_WHAT THE TASK REQUIRES_
Only an exact copy of the entries will serve as the answer.

_DATASET EXTRACT_
::::

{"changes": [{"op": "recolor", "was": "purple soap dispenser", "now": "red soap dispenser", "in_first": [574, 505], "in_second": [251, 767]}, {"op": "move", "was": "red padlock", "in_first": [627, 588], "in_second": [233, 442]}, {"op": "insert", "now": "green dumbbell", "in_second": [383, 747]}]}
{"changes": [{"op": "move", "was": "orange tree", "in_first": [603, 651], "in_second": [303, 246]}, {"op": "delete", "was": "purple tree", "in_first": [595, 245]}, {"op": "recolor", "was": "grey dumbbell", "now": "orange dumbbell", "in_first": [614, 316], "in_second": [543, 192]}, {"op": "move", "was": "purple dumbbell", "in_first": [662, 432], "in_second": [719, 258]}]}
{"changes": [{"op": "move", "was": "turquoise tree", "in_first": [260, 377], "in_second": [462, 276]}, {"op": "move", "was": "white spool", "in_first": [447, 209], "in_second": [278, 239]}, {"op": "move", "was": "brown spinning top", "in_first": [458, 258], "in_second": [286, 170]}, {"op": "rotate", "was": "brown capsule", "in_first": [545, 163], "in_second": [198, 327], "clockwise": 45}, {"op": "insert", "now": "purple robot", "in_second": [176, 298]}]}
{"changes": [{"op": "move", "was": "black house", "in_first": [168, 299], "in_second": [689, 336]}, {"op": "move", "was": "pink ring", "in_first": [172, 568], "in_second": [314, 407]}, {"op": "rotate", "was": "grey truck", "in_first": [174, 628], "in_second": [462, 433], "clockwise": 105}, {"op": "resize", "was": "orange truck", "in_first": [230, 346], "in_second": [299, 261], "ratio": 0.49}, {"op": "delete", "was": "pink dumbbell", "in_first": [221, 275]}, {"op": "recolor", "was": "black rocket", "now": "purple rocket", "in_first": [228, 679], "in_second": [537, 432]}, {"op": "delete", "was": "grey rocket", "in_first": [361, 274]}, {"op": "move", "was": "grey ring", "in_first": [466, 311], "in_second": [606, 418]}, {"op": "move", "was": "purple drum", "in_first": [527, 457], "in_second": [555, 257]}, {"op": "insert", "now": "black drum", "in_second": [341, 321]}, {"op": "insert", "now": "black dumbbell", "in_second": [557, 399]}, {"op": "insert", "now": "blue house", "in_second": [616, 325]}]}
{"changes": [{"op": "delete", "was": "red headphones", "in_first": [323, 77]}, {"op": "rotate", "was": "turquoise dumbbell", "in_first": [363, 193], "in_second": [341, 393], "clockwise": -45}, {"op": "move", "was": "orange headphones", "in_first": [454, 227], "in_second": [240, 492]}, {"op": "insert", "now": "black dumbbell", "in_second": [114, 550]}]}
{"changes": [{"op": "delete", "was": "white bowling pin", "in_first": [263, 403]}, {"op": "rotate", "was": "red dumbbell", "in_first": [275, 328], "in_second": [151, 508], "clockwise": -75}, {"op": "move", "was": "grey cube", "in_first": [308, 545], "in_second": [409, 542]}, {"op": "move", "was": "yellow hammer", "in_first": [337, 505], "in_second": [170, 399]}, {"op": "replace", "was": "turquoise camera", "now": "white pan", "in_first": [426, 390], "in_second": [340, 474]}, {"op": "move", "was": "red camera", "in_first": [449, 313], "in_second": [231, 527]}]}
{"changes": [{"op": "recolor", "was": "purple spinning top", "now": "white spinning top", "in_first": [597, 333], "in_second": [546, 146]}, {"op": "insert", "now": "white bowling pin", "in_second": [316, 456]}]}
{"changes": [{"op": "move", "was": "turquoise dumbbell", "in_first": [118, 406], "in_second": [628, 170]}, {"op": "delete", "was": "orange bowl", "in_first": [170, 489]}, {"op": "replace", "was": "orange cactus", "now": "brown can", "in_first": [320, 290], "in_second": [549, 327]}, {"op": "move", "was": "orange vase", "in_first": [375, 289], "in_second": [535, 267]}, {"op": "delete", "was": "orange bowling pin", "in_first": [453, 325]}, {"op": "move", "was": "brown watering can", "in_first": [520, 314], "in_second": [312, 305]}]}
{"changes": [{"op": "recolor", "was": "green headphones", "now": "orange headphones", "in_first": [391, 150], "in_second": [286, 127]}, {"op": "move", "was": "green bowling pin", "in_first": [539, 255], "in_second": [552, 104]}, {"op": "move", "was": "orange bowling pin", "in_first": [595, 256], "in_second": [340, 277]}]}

::::

_RESPONSE TO THE EXERCISE_
{"changes": [{"op": "recolor", "was": "purple soap dispenser", "now": "red soap dispenser", "in_first": [574, 505], "in_second": [251, 767]}, {"op": "move", "was": "red padlock", "in_first": [627, 588], "in_second": [233, 442]}, {"op": "insert", "now": "green dumbbell", "in_second": [383, 747]}]}
{"changes": [{"op": "move", "was": "orange tree", "in_first": [603, 651], "in_second": [303, 246]}, {"op": "delete", "was": "purple tree", "in_first": [595, 245]}, {"op": "recolor", "was": "grey dumbbell", "now": "orange dumbbell", "in_first": [614, 316], "in_second": [543, 192]}, {"op": "move", "was": "purple dumbbell", "in_first": [662, 432], "in_second": [719, 258]}]}
{"changes": [{"op": "move", "was": "turquoise tree", "in_first": [260, 377], "in_second": [462, 276]}, {"op": "move", "was": "white spool", "in_first": [447, 209], "in_second": [278, 239]}, {"op": "move", "was": "brown spinning top", "in_first": [458, 258], "in_second": [286, 170]}, {"op": "rotate", "was": "brown capsule", "in_first": [545, 163], "in_second": [198, 327], "clockwise": 45}, {"op": "insert", "now": "purple robot", "in_second": [176, 298]}]}
{"changes": [{"op": "move", "was": "black house", "in_first": [168, 299], "in_second": [689, 336]}, {"op": "move", "was": "pink ring", "in_first": [172, 568], "in_second": [314, 407]}, {"op": "rotate", "was": "grey truck", "in_first": [174, 628], "in_second": [462, 433], "clockwise": 105}, {"op": "resize", "was": "orange truck", "in_first": [230, 346], "in_second": [299, 261], "ratio": 0.49}, {"op": "delete", "was": "pink dumbbell", "in_first": [221, 275]}, {"op": "recolor", "was": "black rocket", "now": "purple rocket", "in_first": [228, 679], "in_second": [537, 432]}, {"op": "delete", "was": "grey rocket", "in_first": [361, 274]}, {"op": "move", "was": "grey ring", "in_first": [466, 311], "in_second": [606, 418]}, {"op": "move", "was": "purple drum", "in_first": [527, 457], "in_second": [555, 257]}, {"op": "insert", "now": "black drum", "in_second": [341, 321]}, {"op": "insert", "now": "black dumbbell", "in_second": [557, 399]}, {"op": "insert", "now": "blue house", "in_second": [616, 325]}]}
{"changes": [{"op": "delete", "was": "red headphones", "in_first": [323, 77]}, {"op": "rotate", "was": "turquoise dumbbell", "in_first": [363, 193], "in_second": [341, 393], "clockwise": -45}, {"op": "move", "was": "orange headphones", "in_first": [454, 227], "in_second": [240, 492]}, {"op": "insert", "now": "black dumbbell", "in_second": [114, 550]}]}
{"changes": [{"op": "delete", "was": "white bowling pin", "in_first": [263, 403]}, {"op": "rotate", "was": "red dumbbell", "in_first": [275, 328], "in_second": [151, 508], "clockwise": -75}, {"op": "move", "was": "grey cube", "in_first": [308, 545], "in_second": [409, 542]}, {"op": "move", "was": "yellow hammer", "in_first": [337, 505], "in_second": [170, 399]}, {"op": "replace", "was": "turquoise camera", "now": "white pan", "in_first": [426, 390], "in_second": [340, 474]}, {"op": "move", "was": "red camera", "in_first": [449, 313], "in_second": [231, 527]}]}
{"changes": [{"op": "recolor", "was": "purple spinning top", "now": "white spinning top", "in_first": [597, 333], "in_second": [546, 146]}, {"op": "insert", "now": "white bowling pin", "in_second": [316, 456]}]}
{"changes": [{"op": "move", "was": "turquoise dumbbell", "in_first": [118, 406], "in_second": [628, 170]}, {"op": "delete", "was": "orange bowl", "in_first": [170, 489]}, {"op": "replace", "was": "orange cactus", "now": "brown can", "in_first": [320, 290], "in_second": [549, 327]}, {"op": "move", "was": "orange vase", "in_first": [375, 289], "in_second": [535, 267]}, {"op": "delete", "was": "orange bowling pin", "in_first": [453, 325]}, {"op": "move", "was": "brown watering can", "in_first": [520, 314], "in_second": [312, 305]}]}
{"changes": [{"op": "recolor", "was": "green headphones", "now": "orange headphones", "in_first": [391, 150], "in_second": [286, 127]}, {"op": "move", "was": "green bowling pin", "in_first": [539, 255], "in_second": [552, 104]}, {"op": "move", "was": "orange bowling pin", "in_first": [595, 256], "in_second": [340, 277]}]}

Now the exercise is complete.